● How to complete this task
Your output should be exactly the lines from the one containing "building: [36,300,103,344] -> none" through the final line of the records, both included, with every picture left out.
════════════════════
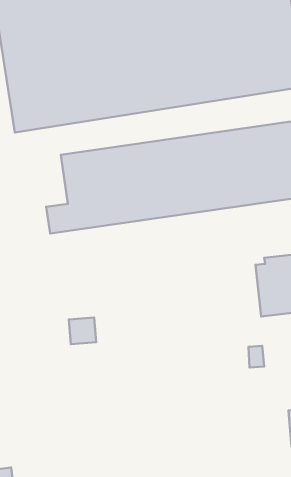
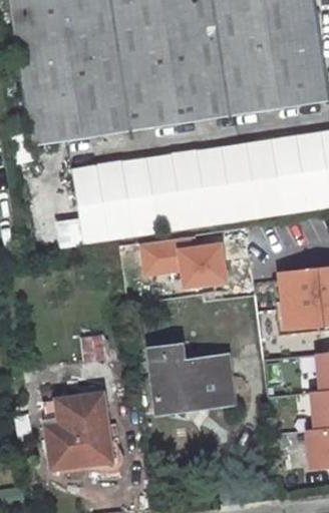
building: none -> [142,237,227,287]
building: none -> [151,344,234,407]
building: none -> [44,392,112,468]

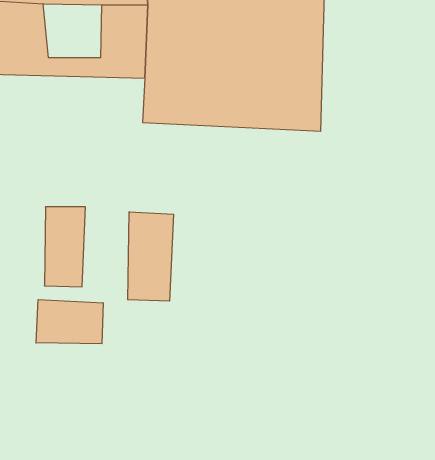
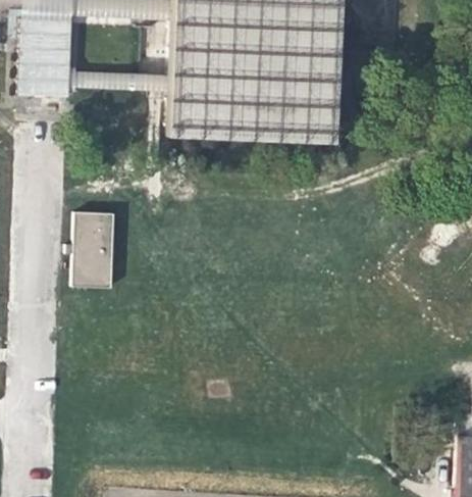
building: [128,212,173,301] -> none
building: [36,300,103,344] -> none

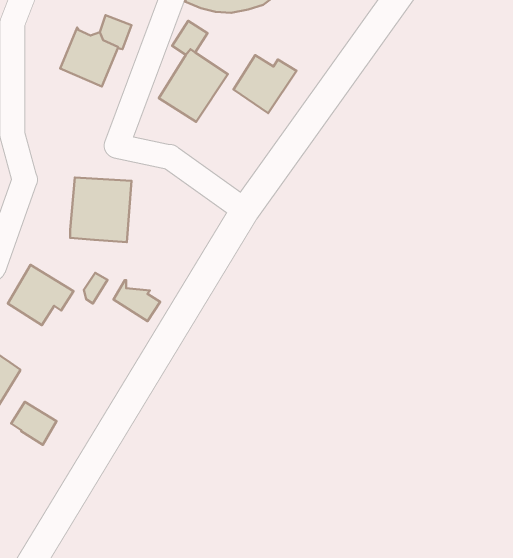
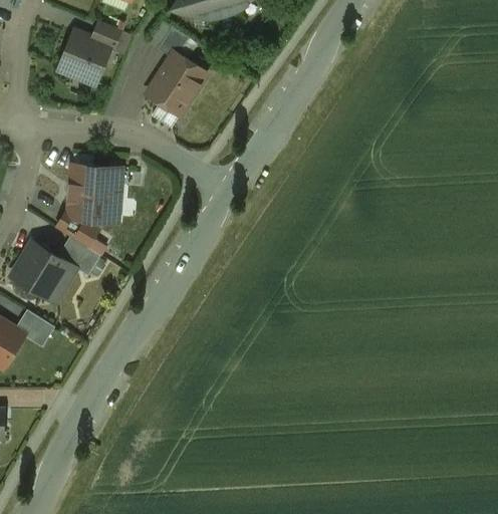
building: [233,55,296,113] -> none
building: [114,280,160,321] -> [56,211,97,247]
building: [11,402,56,445] -> [14,309,54,347]

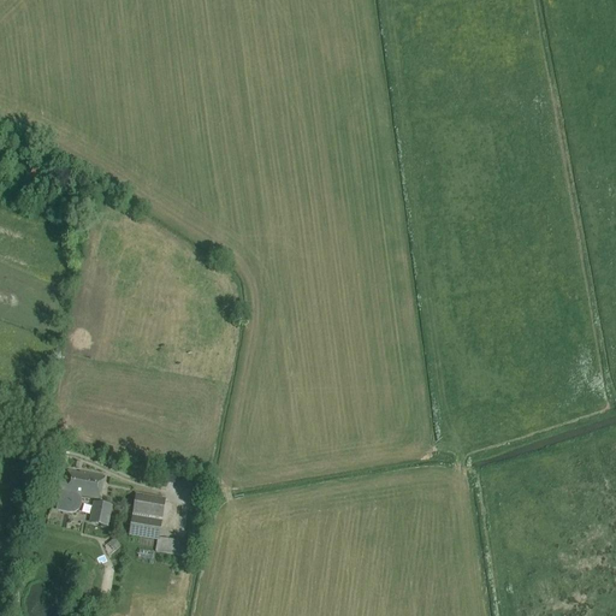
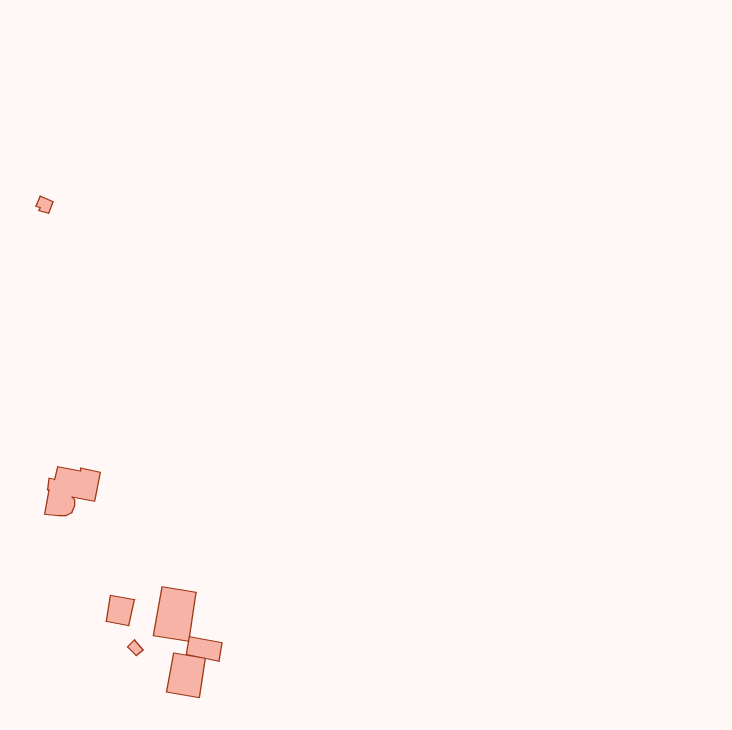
building: [57,470,103,511] -> [45,467,100,515]
building: none -> [166,653,205,698]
════════════════════
● Task output
building: [36,300,103,344] -> none

building: [233,55,296,113] -> none
building: [114,280,160,321] -> [56,211,97,247]
building: [11,402,56,445] -> [14,309,54,347]

building: [57,470,103,511] -> [45,467,100,515]
building: none -> [166,653,205,698]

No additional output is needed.